• What to do: Pull out every line in the records that contains the string "kern", matching uppercase and lowercase exactly.
--- START OF Data section ---
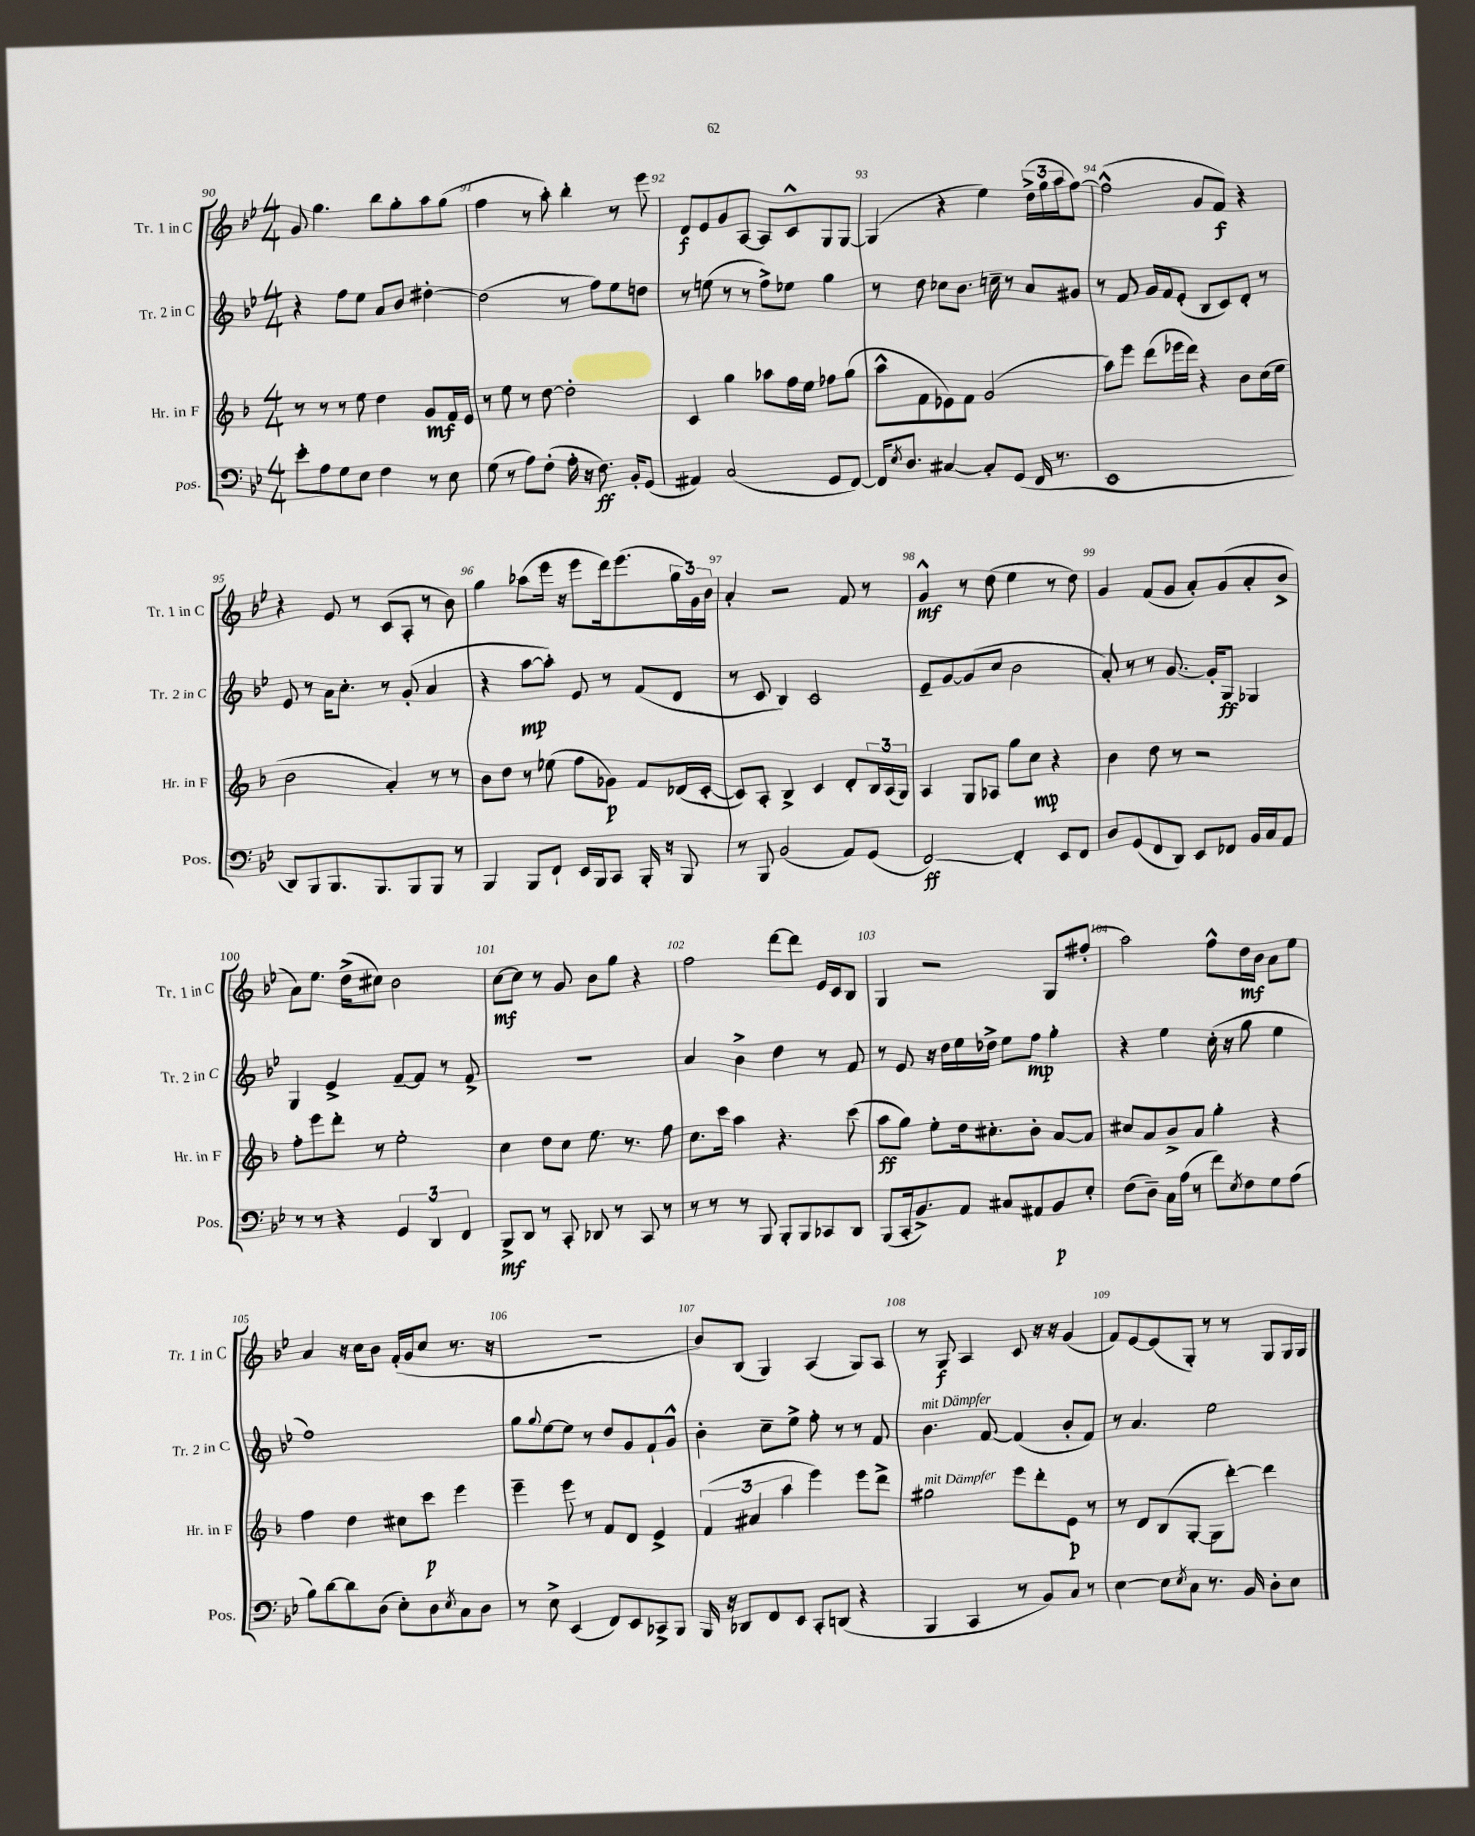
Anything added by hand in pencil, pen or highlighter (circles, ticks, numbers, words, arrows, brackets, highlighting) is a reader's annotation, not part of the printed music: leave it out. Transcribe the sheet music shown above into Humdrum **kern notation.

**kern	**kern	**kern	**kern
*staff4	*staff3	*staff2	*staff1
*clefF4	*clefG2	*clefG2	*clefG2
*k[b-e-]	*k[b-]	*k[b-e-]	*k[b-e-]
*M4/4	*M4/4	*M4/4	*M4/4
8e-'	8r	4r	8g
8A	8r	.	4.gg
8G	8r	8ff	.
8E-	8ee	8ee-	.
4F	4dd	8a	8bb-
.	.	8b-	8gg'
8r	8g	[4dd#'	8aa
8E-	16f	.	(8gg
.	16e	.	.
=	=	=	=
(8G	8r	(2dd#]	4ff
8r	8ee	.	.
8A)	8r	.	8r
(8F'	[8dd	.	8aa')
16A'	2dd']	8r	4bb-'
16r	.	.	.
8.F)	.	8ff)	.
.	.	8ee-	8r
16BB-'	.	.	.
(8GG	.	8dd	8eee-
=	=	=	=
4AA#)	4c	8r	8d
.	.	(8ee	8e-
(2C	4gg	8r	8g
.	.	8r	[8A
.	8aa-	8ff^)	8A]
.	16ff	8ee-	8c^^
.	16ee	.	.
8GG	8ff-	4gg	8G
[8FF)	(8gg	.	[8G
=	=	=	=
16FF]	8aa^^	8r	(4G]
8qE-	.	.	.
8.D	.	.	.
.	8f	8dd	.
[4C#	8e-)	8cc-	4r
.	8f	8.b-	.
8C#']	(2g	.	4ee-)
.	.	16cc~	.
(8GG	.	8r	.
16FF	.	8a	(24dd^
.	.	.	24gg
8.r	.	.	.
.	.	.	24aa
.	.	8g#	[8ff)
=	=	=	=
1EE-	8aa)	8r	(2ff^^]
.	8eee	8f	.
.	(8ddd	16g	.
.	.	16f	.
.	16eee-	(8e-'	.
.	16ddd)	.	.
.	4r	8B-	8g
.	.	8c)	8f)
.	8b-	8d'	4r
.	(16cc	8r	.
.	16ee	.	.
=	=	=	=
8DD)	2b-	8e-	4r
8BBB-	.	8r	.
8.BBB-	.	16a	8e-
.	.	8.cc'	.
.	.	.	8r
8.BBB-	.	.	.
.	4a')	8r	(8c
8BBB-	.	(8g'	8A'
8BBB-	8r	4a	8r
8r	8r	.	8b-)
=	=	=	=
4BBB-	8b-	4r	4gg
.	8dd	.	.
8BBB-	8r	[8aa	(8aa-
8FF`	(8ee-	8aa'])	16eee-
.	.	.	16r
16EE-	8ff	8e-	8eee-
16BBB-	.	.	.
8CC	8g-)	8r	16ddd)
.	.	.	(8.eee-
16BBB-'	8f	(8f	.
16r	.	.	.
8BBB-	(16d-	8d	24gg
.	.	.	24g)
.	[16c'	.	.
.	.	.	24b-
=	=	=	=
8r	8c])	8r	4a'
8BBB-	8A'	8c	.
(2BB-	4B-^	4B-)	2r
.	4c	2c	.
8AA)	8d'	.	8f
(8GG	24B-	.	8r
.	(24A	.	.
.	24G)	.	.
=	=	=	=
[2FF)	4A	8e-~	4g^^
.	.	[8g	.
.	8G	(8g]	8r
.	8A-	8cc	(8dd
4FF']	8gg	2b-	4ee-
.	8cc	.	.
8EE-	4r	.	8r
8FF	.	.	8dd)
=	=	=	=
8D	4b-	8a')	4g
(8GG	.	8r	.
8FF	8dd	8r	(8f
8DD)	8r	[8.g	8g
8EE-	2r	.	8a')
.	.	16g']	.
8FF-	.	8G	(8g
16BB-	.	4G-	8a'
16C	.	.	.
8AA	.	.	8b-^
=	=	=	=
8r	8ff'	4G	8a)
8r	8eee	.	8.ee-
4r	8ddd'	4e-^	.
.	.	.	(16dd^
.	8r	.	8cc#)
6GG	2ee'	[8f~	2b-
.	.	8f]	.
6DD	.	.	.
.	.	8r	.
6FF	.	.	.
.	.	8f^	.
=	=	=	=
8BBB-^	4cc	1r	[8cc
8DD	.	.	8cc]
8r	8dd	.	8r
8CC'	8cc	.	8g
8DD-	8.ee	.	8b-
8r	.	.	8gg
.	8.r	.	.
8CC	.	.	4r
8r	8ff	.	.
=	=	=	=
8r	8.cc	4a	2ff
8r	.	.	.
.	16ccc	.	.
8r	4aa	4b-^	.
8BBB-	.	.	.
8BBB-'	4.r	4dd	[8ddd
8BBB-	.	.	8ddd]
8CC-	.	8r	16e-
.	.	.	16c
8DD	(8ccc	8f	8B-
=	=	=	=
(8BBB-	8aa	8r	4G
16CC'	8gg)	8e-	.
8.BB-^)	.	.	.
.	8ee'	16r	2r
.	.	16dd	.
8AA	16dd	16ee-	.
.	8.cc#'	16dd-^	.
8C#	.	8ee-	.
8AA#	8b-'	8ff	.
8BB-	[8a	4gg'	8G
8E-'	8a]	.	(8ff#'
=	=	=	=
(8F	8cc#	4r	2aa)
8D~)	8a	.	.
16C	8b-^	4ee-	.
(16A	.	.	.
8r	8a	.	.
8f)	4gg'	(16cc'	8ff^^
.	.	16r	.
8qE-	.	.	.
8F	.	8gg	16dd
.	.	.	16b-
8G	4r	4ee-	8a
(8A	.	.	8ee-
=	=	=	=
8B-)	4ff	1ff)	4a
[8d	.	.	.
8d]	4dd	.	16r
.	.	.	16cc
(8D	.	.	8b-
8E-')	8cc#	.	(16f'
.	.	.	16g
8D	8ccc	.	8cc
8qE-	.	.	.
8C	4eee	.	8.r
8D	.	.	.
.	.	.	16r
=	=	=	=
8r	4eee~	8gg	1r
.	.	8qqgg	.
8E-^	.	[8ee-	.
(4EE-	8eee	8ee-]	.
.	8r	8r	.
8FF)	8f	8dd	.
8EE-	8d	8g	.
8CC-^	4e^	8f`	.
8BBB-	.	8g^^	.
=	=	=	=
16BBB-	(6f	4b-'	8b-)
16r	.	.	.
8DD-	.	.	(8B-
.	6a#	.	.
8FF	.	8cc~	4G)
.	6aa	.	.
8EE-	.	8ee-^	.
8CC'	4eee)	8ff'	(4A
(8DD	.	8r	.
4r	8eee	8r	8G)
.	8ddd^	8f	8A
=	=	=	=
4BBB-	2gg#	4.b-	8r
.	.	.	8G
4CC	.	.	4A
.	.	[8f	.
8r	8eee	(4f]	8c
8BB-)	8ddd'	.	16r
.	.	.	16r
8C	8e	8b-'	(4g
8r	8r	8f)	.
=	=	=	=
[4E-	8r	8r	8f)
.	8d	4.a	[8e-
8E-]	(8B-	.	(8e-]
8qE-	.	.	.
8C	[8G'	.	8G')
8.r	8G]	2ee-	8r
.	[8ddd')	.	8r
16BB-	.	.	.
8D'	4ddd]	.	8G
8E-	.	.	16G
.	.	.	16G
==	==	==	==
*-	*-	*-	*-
--- END OF Data section ---
• Response to this exercise:
Anything added by hand in pencil, pen or highlighter (circles, ticks, numbers, words, arrows, brackets, highlighting) is a reader's annotation, not part of the printed music: leave it out. Transcribe the sheet music shown above into Humdrum **kern notation.
**kern	**kern	**kern	**kern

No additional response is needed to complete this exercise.